* _Exercise_
Please extract each line of the entries below that contains the string "Return". Only occurrences with the same capitalization count.
***** Records shown *****
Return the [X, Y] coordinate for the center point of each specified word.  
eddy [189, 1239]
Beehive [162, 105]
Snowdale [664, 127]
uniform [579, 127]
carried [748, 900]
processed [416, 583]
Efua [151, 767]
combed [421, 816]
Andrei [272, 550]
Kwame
*****
* _Expected answer_
Return the [X, Y] coordinate for the center point of each specified word.  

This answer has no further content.